# What to do:
Reproduce word for word the lines between the one containing "V2: AC 1V (GND, N005) -> AC 1V (GND, N017)" and the end of the entries below, both inclusive; leave out pictures.

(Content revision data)
-- -- --

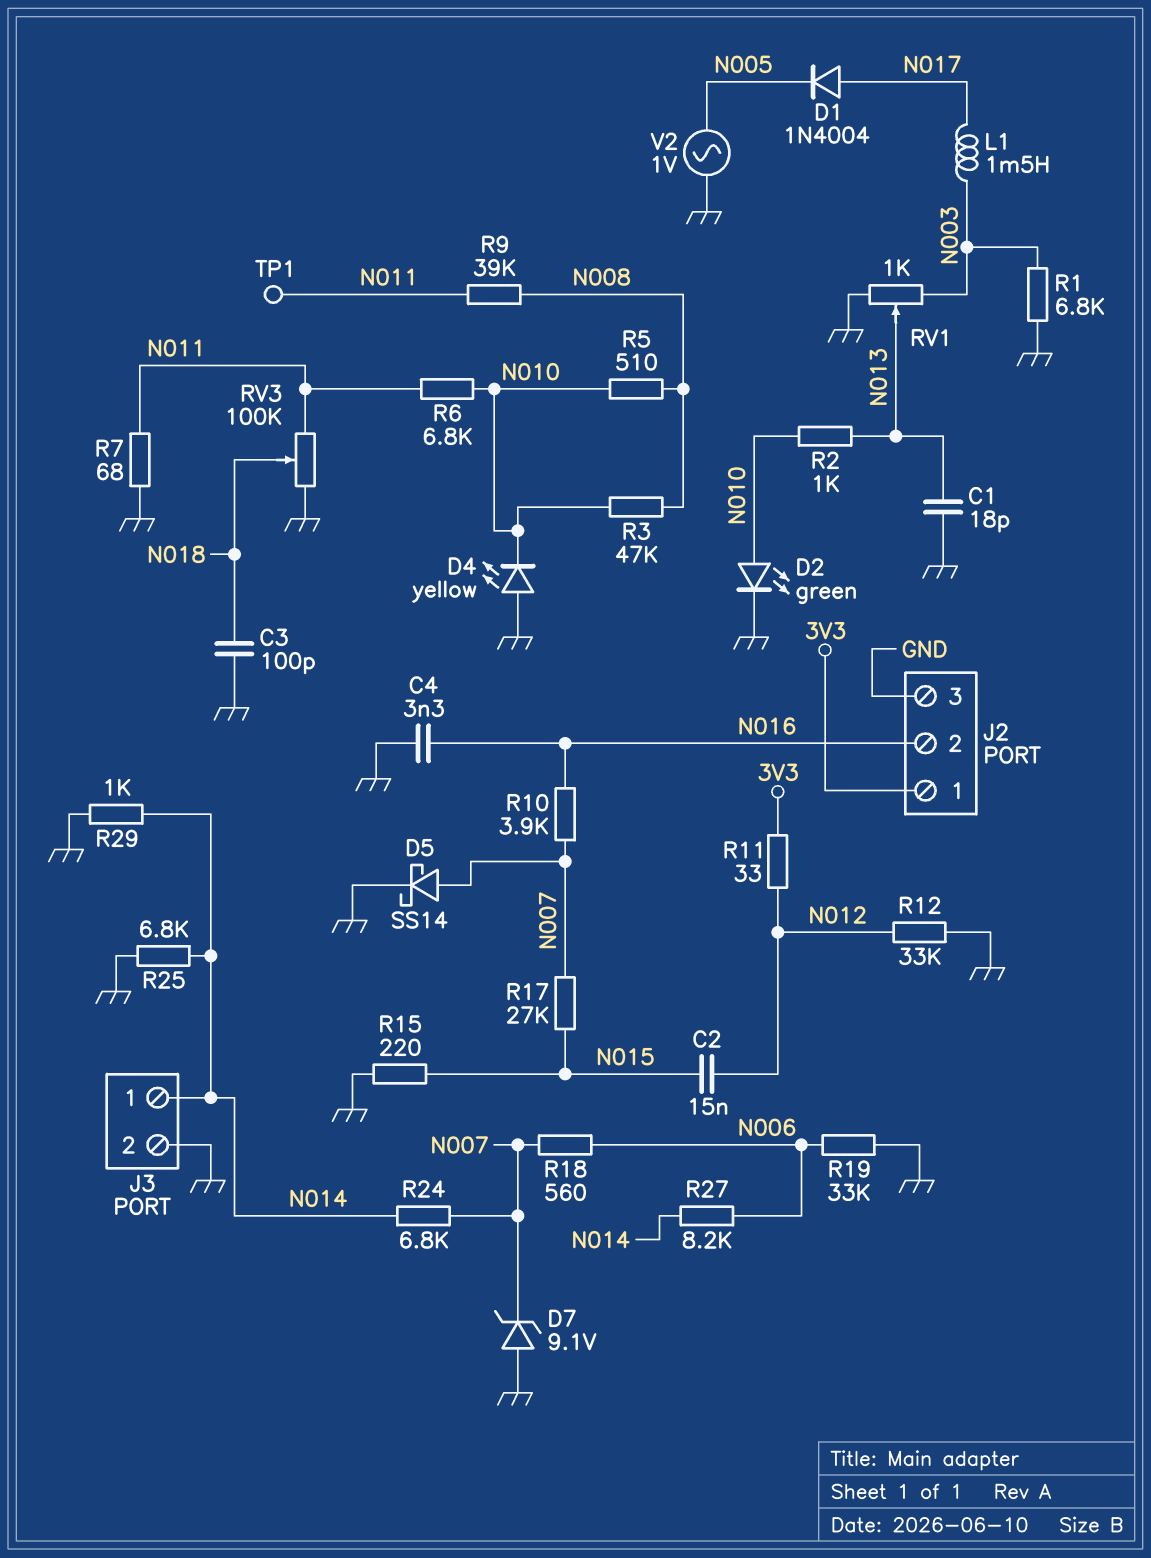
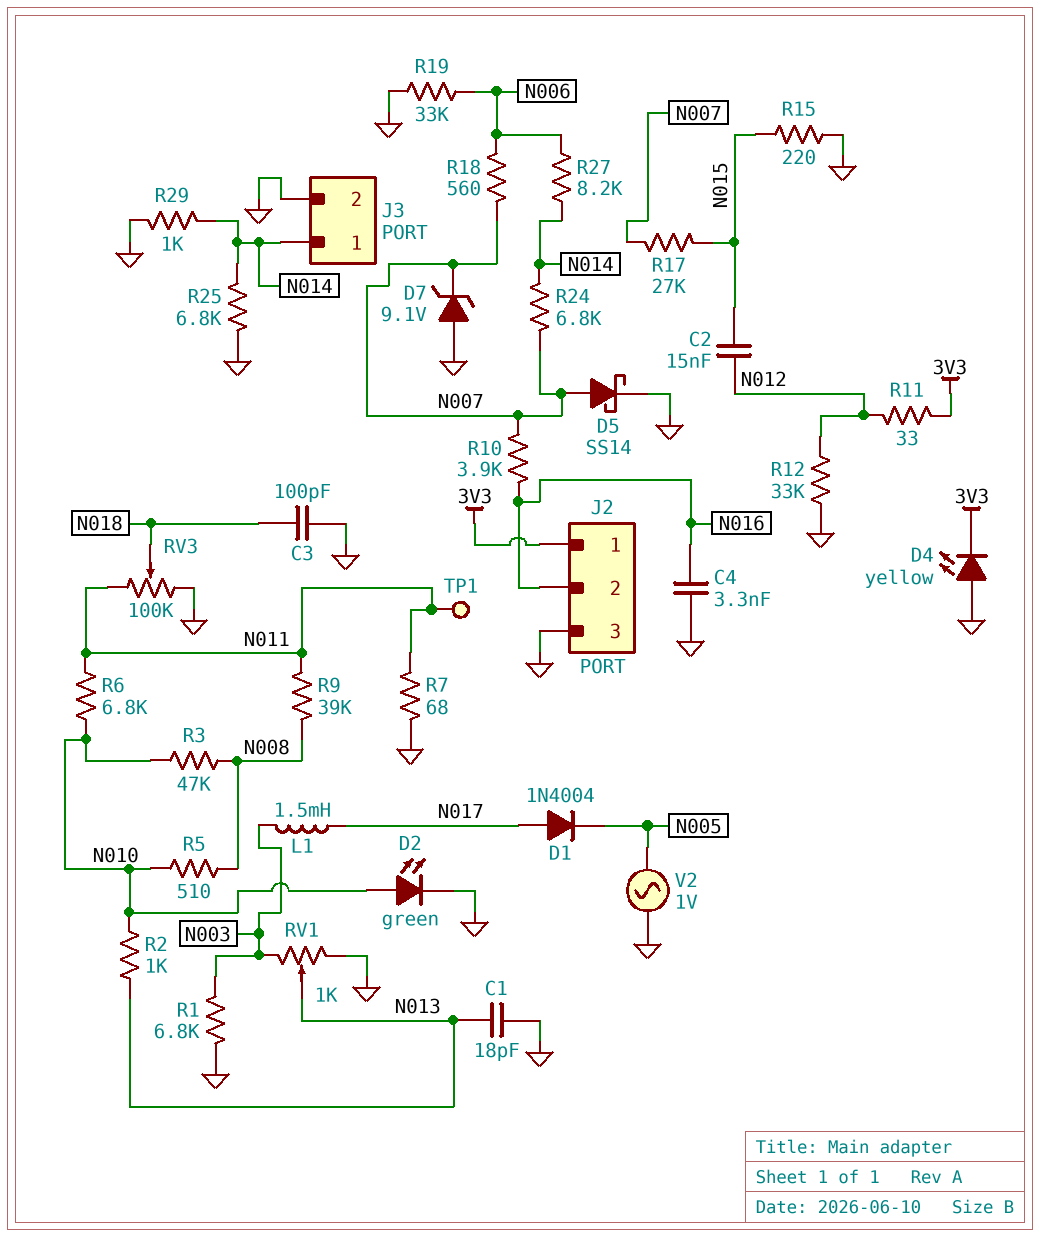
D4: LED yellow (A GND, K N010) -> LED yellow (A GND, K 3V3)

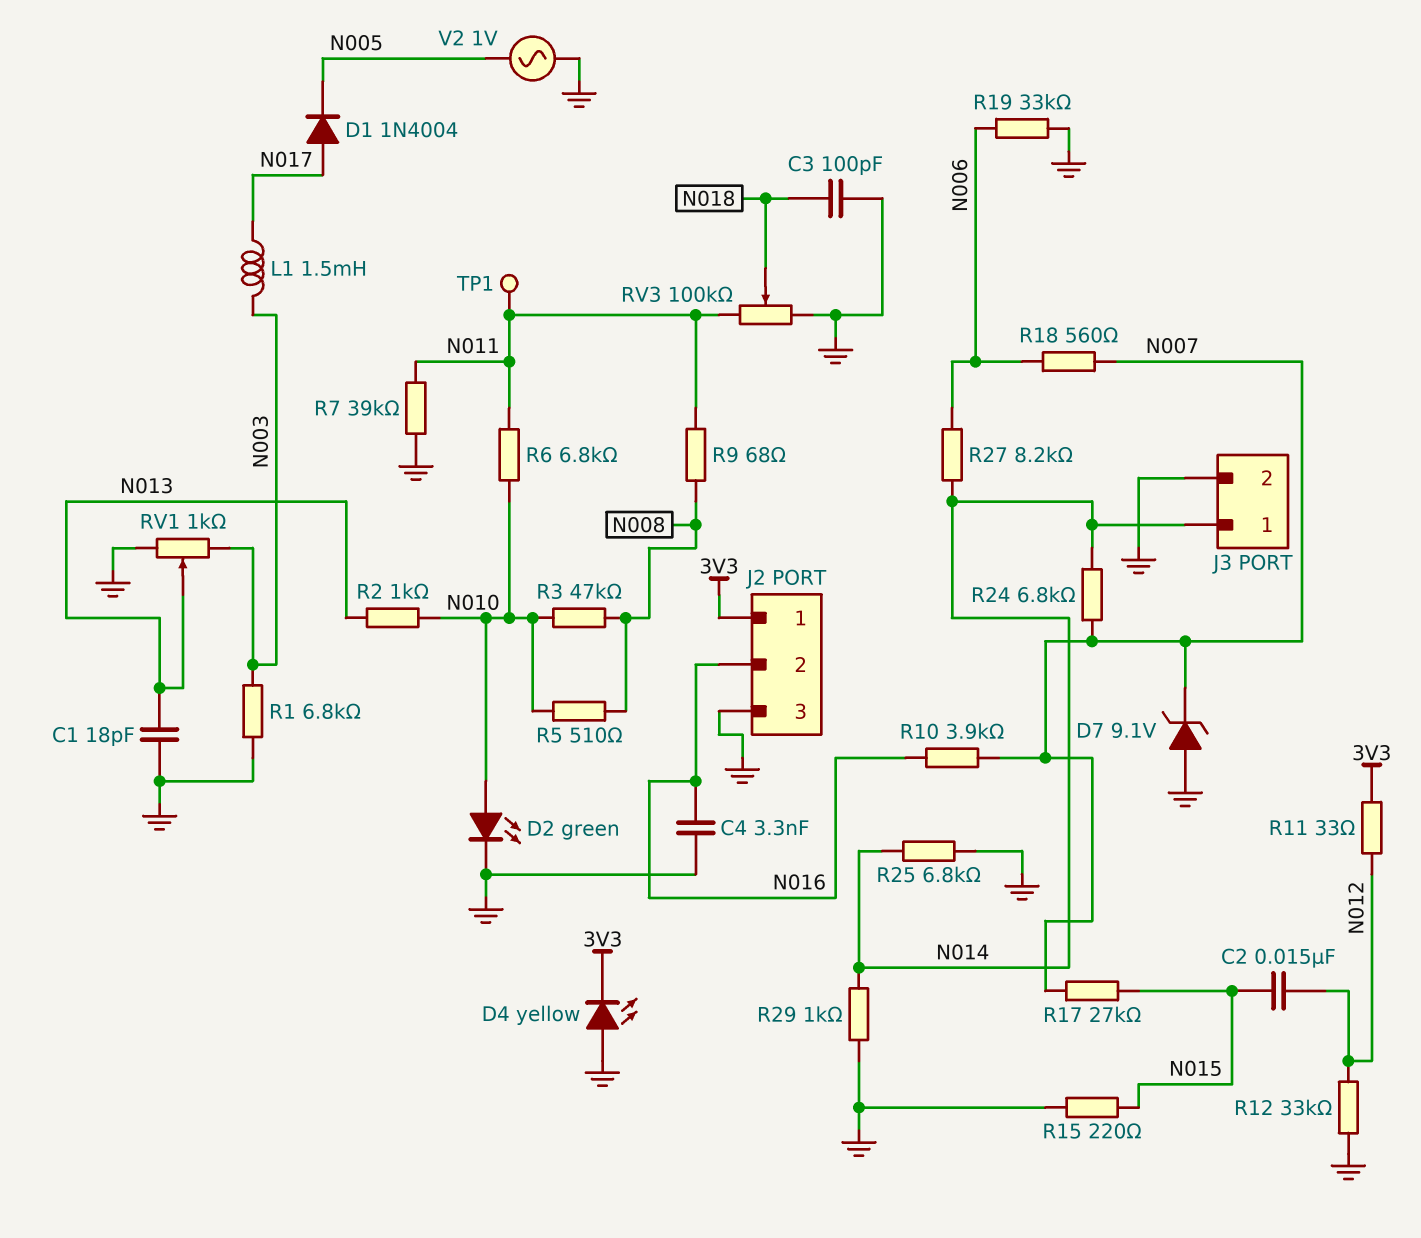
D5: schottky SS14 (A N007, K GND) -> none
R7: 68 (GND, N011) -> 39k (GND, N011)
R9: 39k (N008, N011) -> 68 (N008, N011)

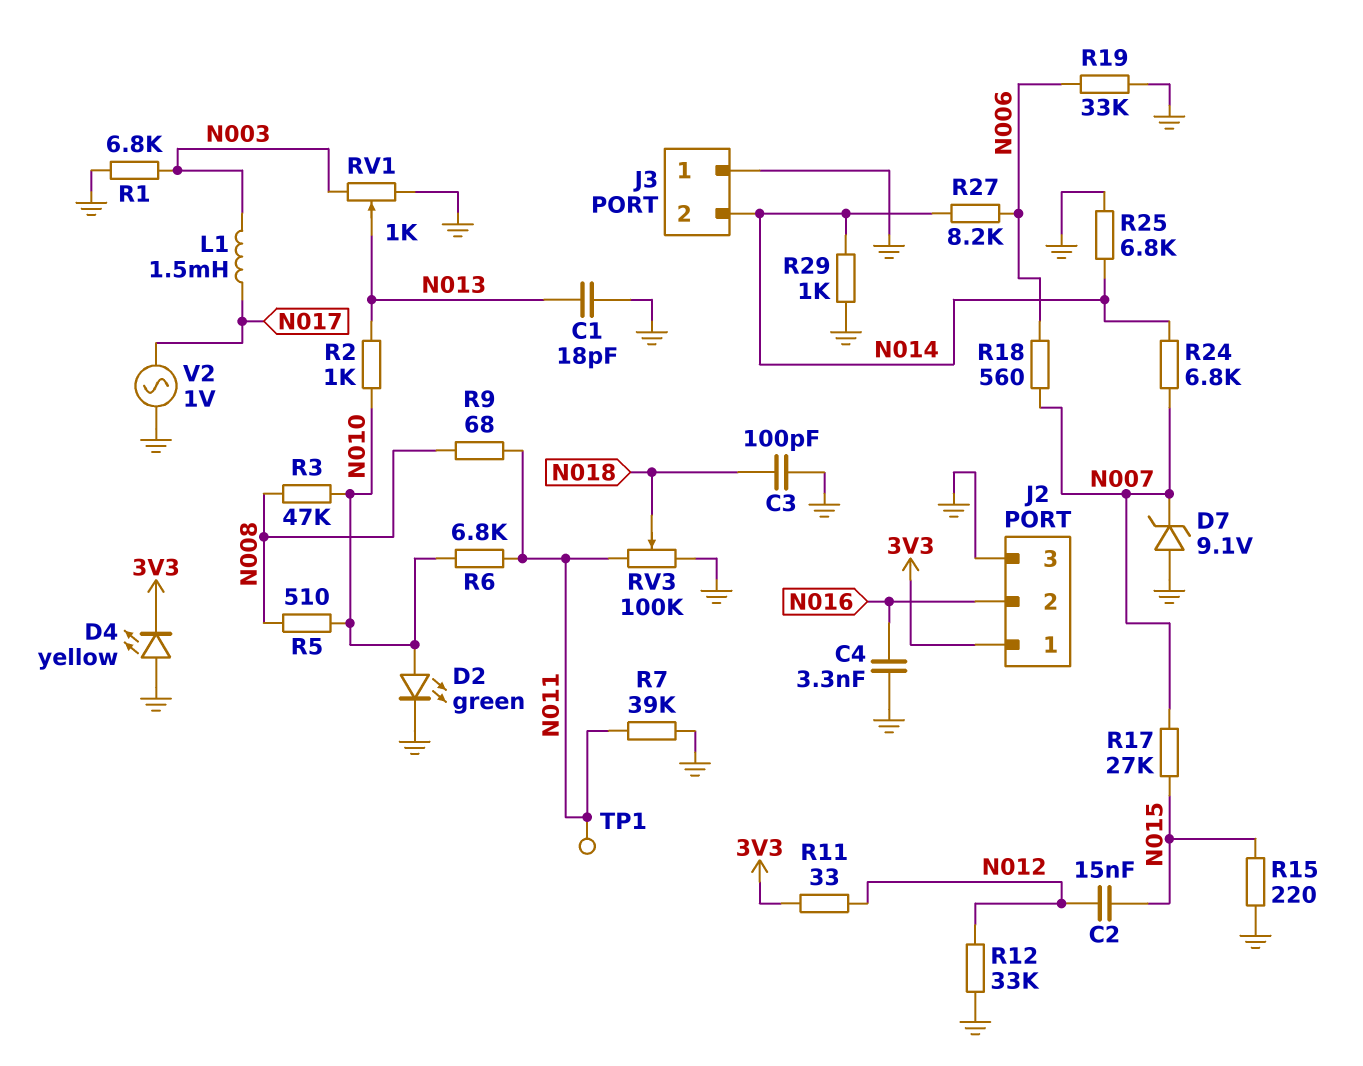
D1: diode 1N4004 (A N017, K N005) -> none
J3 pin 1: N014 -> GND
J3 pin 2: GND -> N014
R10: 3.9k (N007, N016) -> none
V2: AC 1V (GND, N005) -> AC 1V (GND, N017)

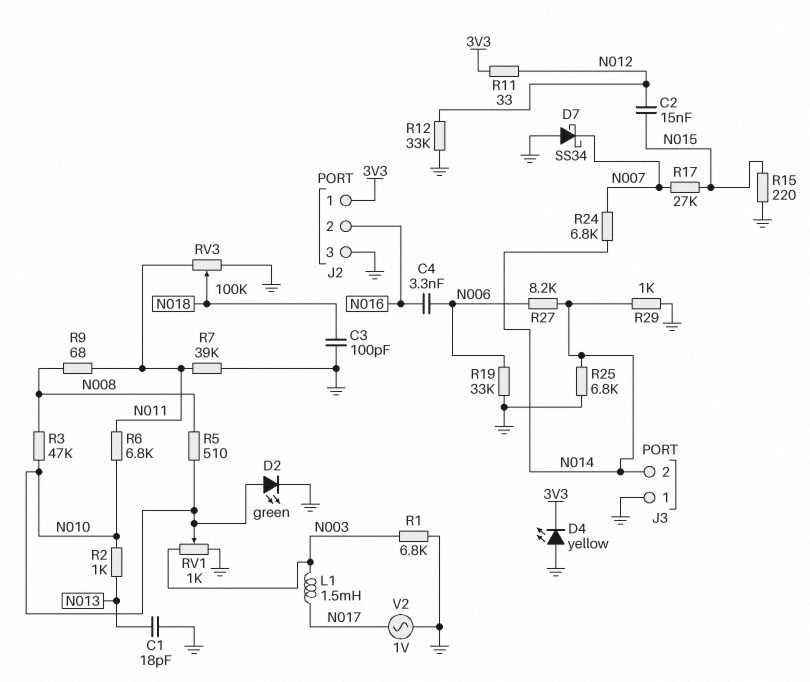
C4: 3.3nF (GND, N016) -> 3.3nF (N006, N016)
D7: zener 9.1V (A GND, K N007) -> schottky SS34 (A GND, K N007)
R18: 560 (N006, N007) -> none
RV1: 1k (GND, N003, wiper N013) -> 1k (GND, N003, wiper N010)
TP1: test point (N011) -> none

-- -- --

# Output below:
V2: AC 1V (GND, N005) -> AC 1V (GND, N017)

C4: 3.3nF (GND, N016) -> 3.3nF (N006, N016)
D7: zener 9.1V (A GND, K N007) -> schottky SS34 (A GND, K N007)
R18: 560 (N006, N007) -> none
RV1: 1k (GND, N003, wiper N013) -> 1k (GND, N003, wiper N010)
TP1: test point (N011) -> none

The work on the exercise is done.